• [Exercise requirements]:
Starting with the line that holds "new: kapelusz [szary]" and stopping after the line that holds "new: kostka do gry [pomarańczowy]", repeat the lines below word for word, without the pictures.

• [Stored data entries]:
□ □ □
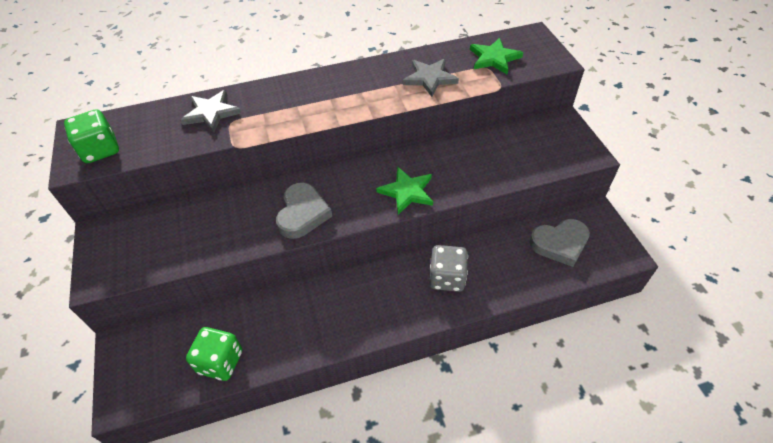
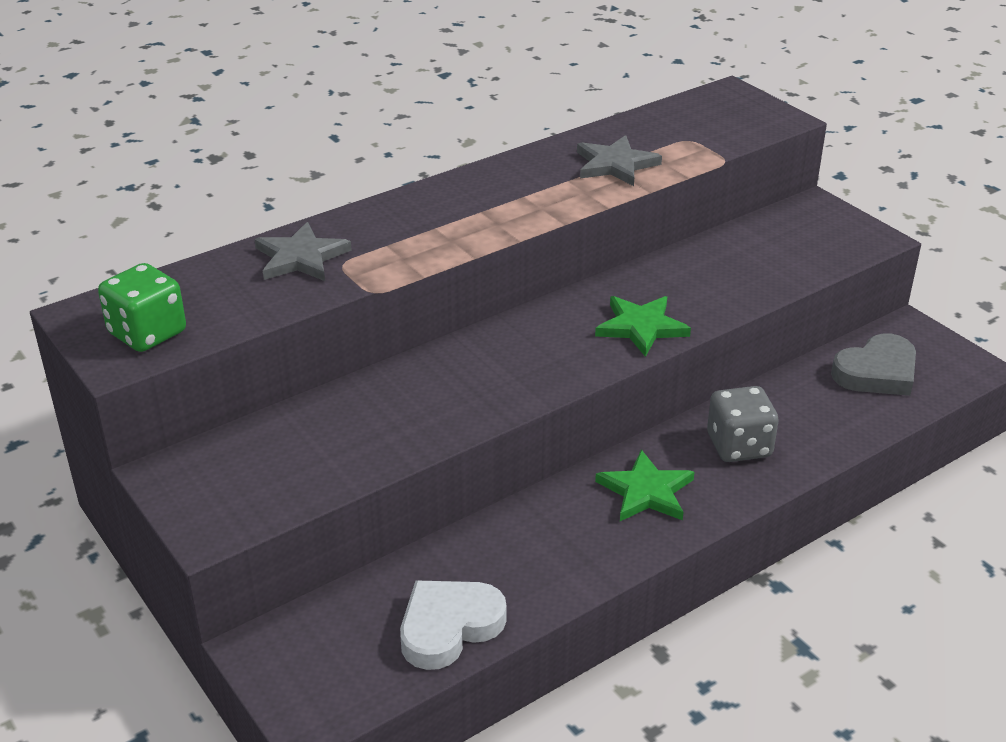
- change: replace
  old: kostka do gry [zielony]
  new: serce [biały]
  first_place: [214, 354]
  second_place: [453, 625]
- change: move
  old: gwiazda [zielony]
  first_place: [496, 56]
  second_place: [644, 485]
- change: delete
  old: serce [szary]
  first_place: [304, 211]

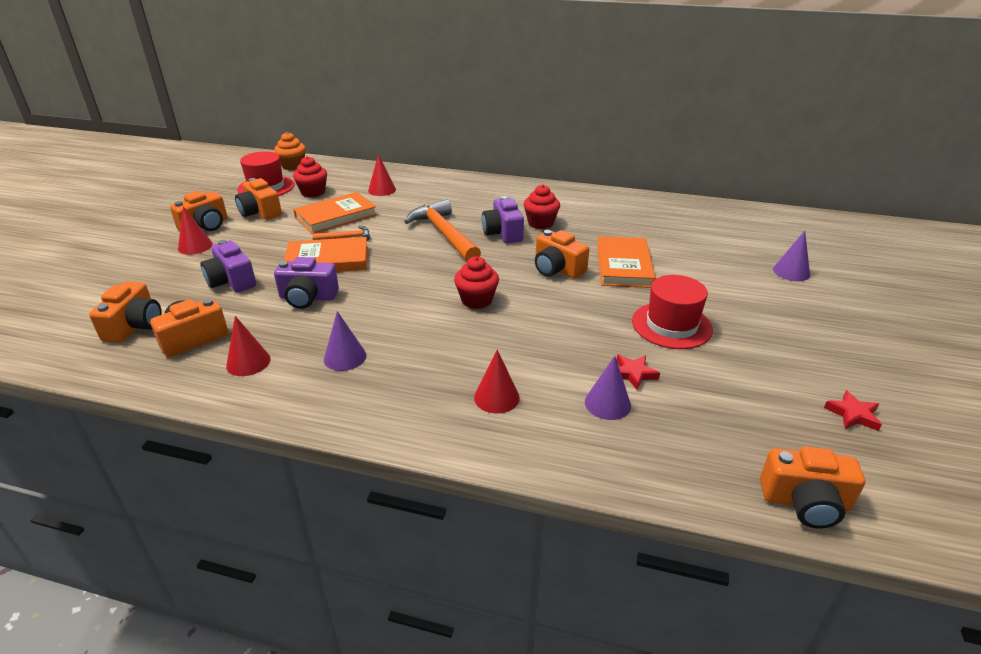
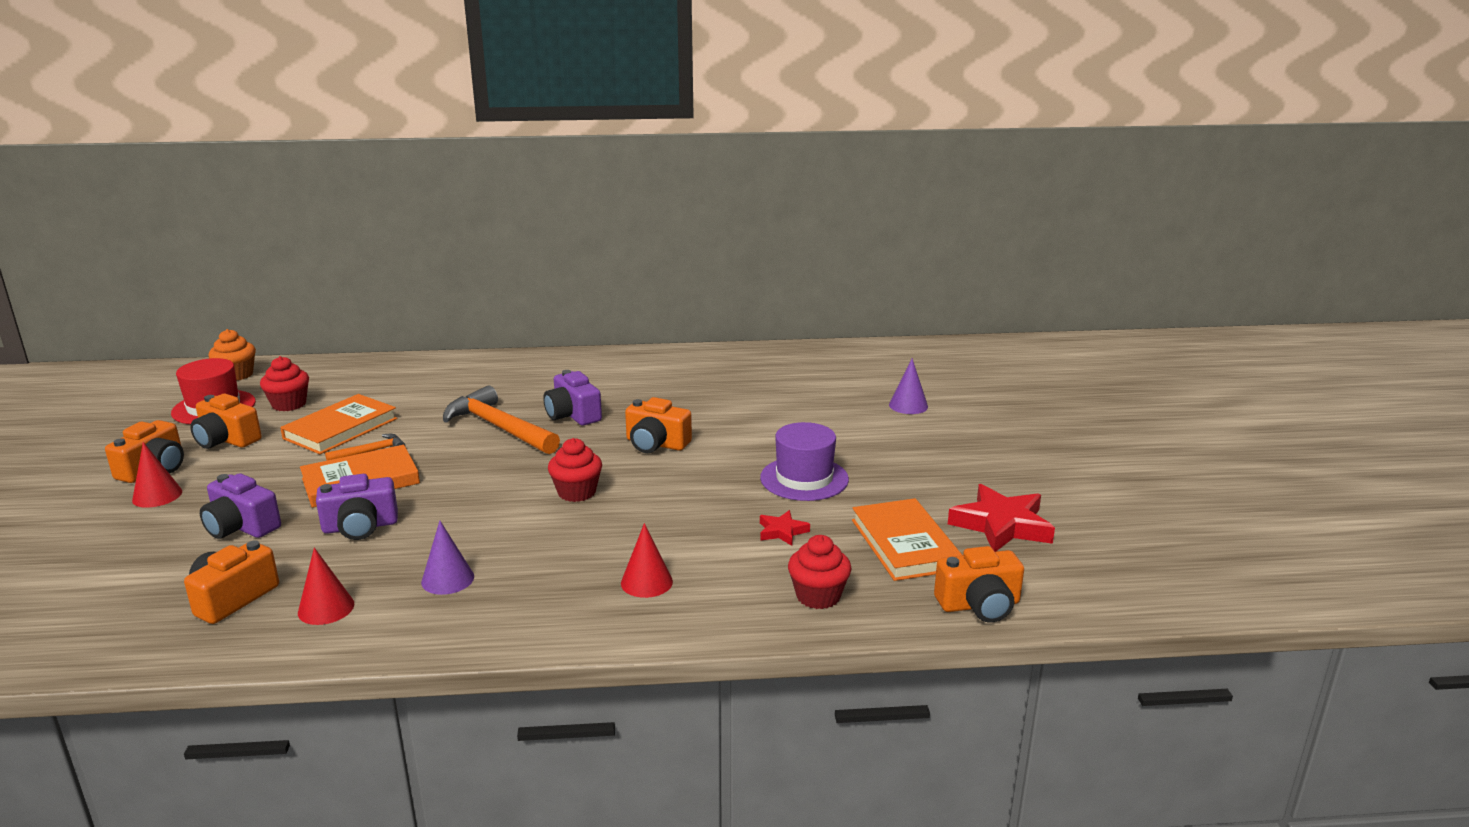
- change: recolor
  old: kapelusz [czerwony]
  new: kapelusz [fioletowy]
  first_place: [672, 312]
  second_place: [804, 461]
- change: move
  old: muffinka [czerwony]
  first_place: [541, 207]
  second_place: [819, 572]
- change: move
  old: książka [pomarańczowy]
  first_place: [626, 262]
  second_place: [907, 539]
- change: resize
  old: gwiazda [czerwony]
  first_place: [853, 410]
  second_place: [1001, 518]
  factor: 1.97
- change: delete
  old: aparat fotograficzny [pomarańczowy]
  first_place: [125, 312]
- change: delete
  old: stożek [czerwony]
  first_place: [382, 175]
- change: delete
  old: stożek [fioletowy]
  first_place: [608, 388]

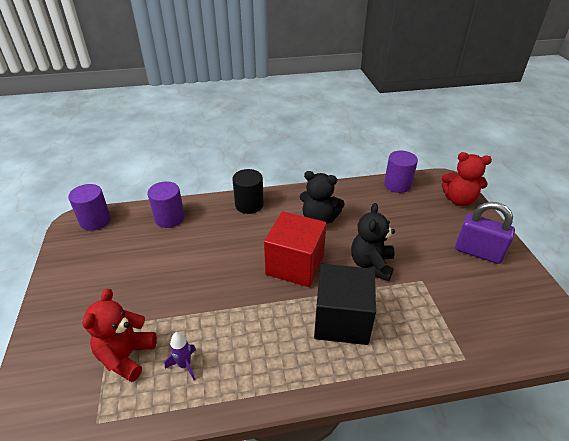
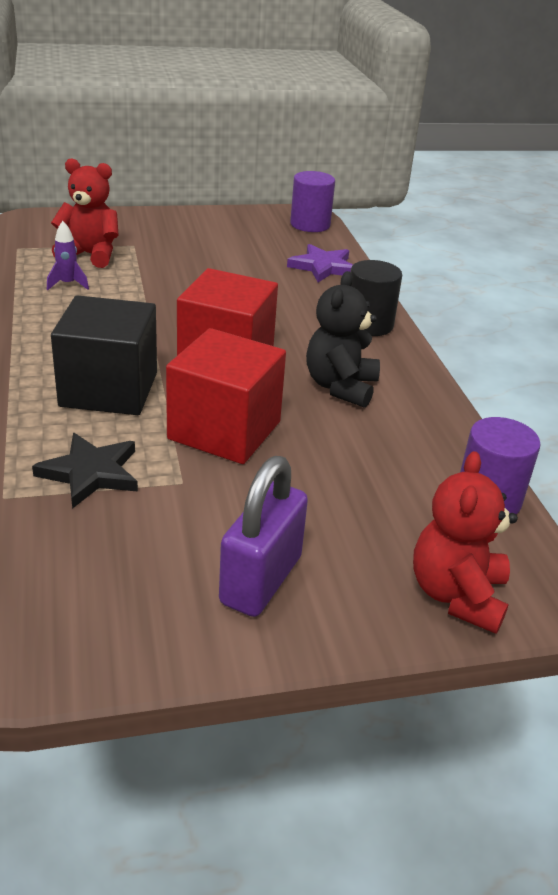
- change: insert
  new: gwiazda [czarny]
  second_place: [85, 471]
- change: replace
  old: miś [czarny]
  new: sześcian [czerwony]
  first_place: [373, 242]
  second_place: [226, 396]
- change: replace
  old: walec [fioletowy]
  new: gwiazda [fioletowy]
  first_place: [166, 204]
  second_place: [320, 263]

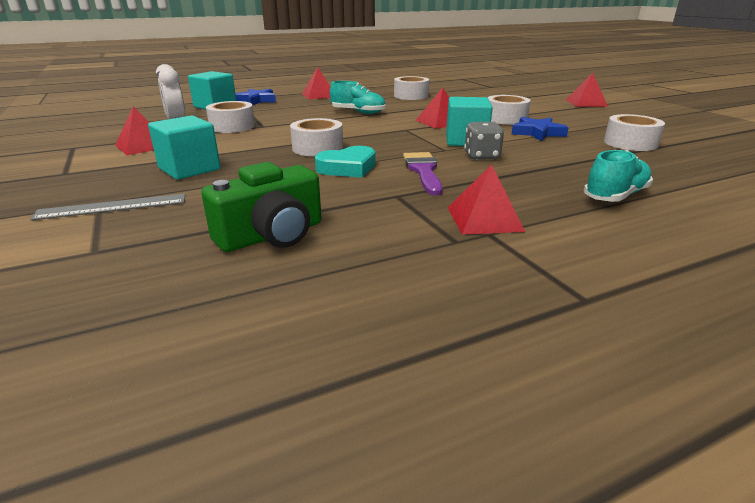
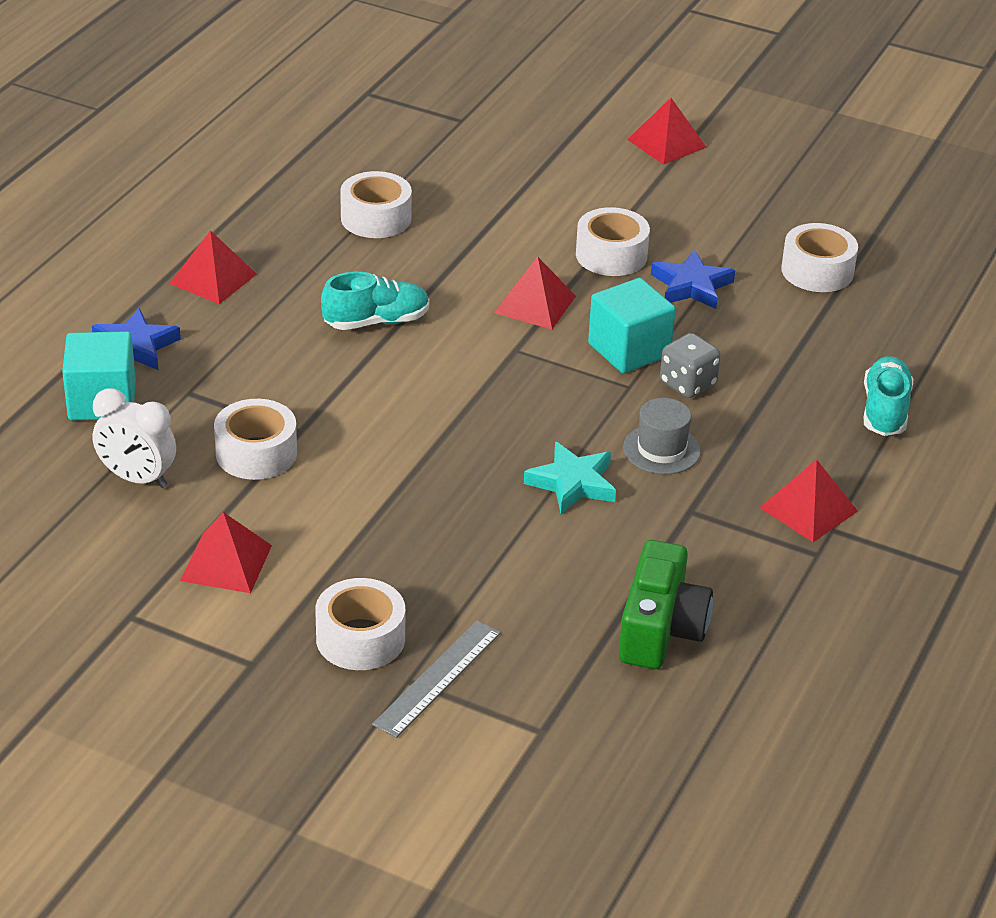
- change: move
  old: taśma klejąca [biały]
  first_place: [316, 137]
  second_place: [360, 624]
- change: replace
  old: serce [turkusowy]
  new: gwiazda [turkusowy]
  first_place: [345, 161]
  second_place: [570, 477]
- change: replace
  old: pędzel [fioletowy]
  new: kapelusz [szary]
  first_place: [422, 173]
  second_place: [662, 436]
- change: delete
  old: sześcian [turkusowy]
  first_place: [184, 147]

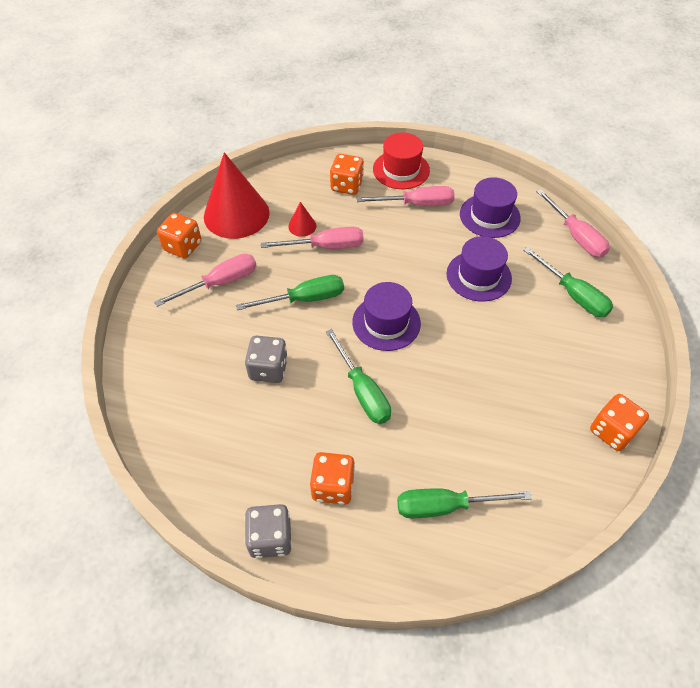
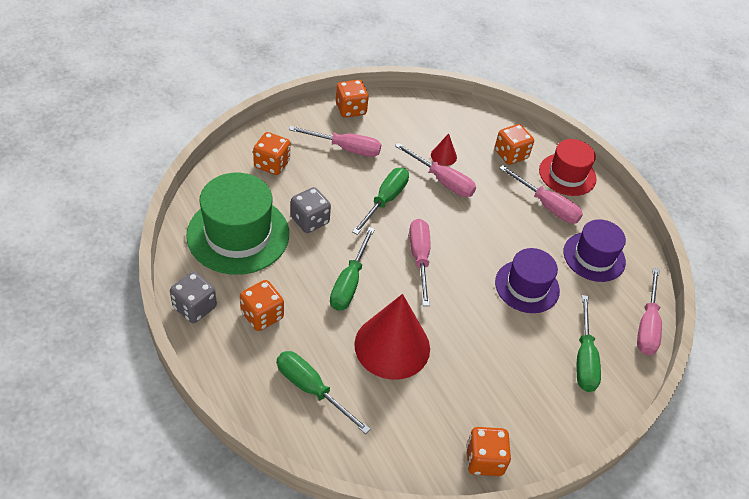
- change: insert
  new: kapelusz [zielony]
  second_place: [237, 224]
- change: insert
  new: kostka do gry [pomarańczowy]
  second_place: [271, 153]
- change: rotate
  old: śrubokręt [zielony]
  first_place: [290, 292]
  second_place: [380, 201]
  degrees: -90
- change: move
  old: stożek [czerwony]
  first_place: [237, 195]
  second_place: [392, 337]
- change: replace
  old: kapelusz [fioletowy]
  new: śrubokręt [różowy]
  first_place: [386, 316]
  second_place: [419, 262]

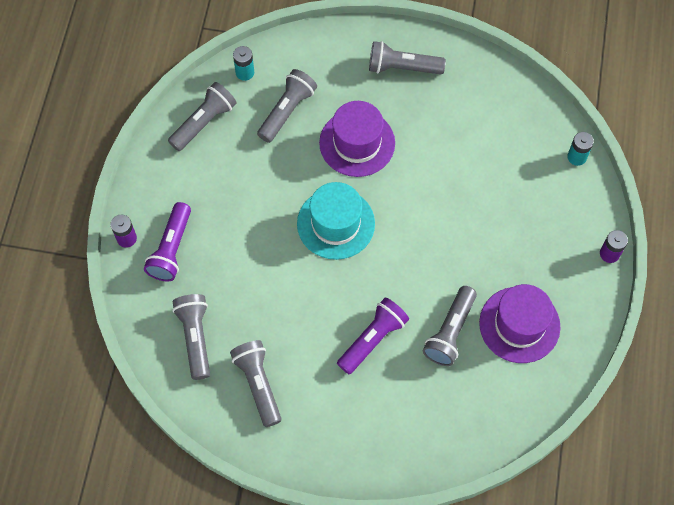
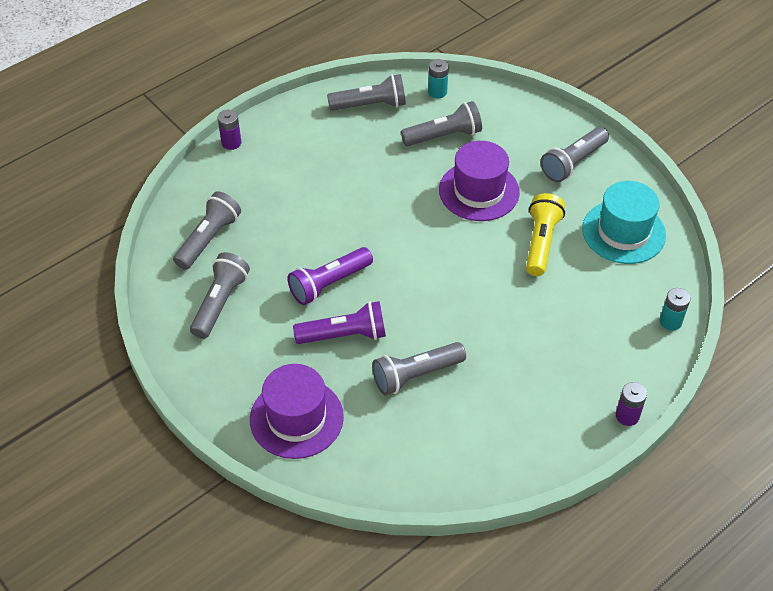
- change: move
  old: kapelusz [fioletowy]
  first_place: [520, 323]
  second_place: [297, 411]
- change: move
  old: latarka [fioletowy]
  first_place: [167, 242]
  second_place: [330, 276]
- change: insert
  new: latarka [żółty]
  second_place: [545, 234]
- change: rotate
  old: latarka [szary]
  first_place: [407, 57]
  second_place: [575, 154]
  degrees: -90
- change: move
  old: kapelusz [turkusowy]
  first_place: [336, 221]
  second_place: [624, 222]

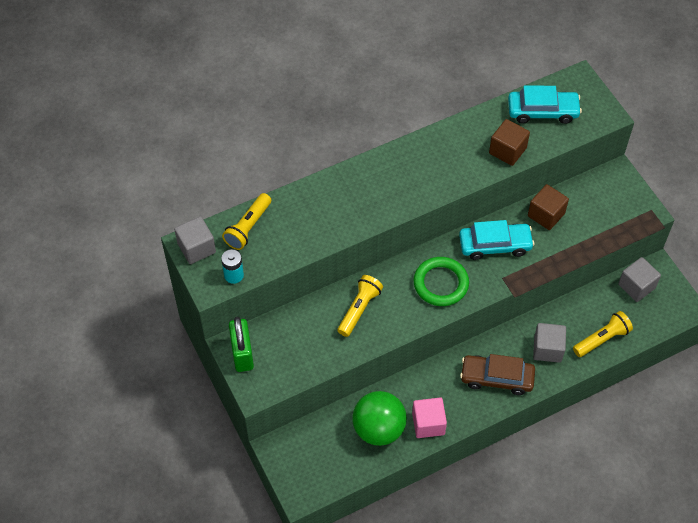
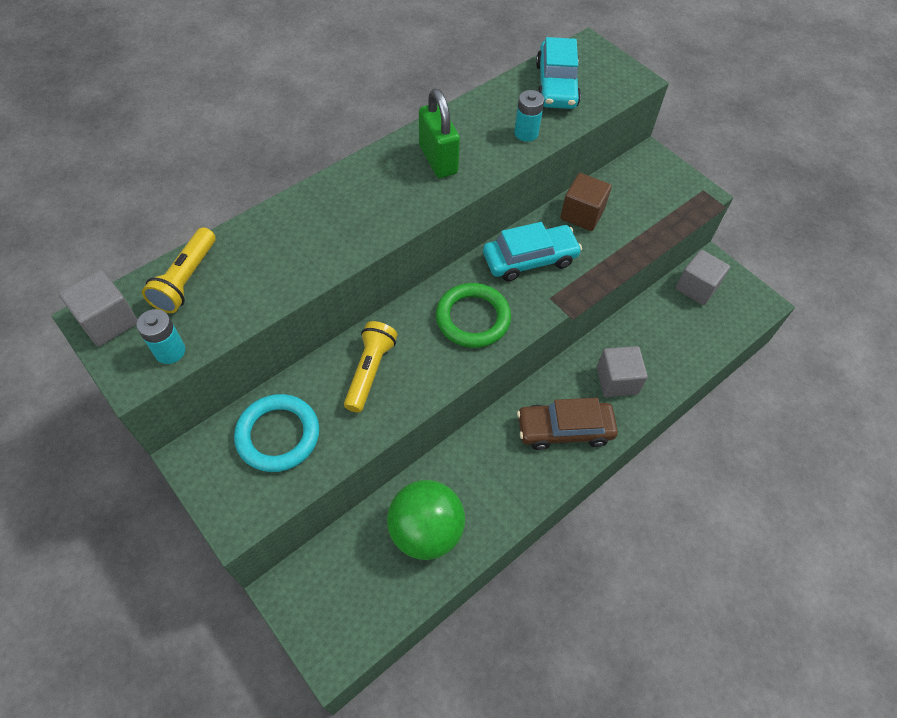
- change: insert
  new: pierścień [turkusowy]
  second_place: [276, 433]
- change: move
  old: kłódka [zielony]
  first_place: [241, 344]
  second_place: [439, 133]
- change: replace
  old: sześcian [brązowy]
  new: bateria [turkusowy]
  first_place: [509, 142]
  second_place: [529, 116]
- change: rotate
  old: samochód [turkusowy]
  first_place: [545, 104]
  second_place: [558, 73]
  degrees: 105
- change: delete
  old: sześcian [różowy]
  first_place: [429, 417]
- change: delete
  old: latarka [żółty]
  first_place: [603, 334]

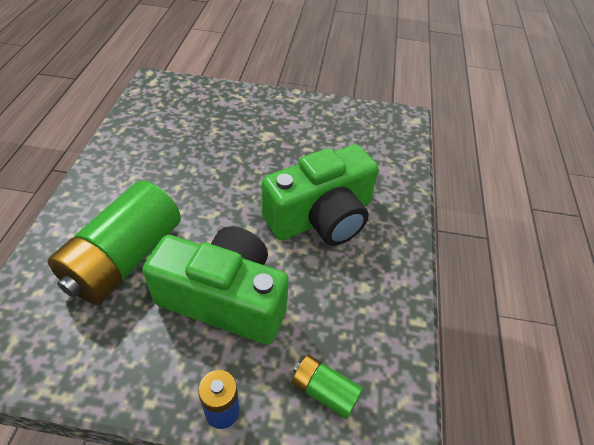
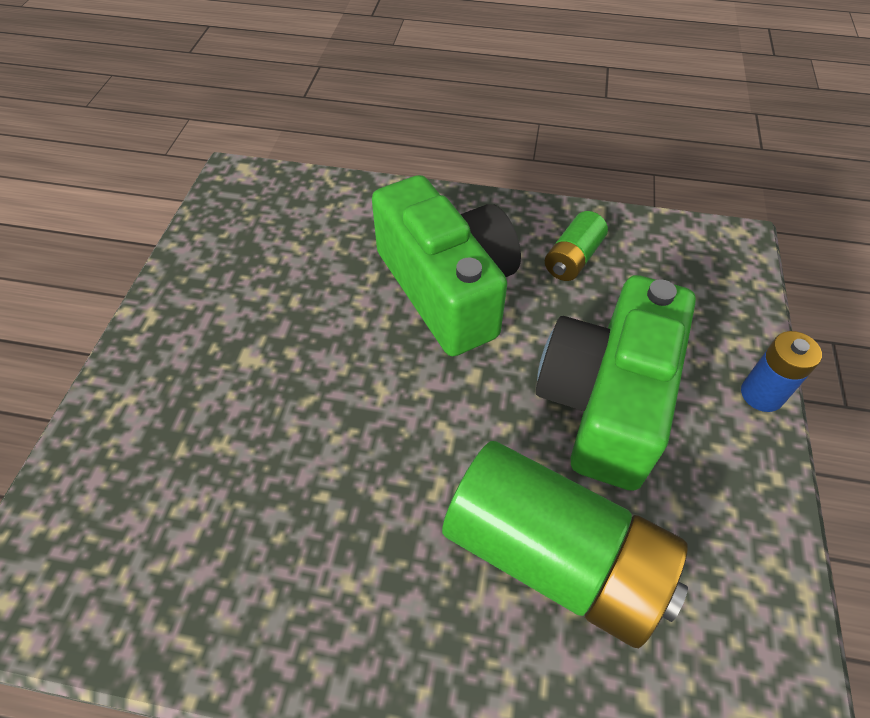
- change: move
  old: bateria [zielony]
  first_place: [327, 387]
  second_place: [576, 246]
□ □ □
• [Answer space]:
  new: kapelusz [szary]
  first_place: [422, 173]
  second_place: [662, 436]
- change: delete
  old: sześcian [turkusowy]
  first_place: [184, 147]

- change: insert
  new: kapelusz [zielony]
  second_place: [237, 224]
- change: insert
  new: kostka do gry [pomarańczowy]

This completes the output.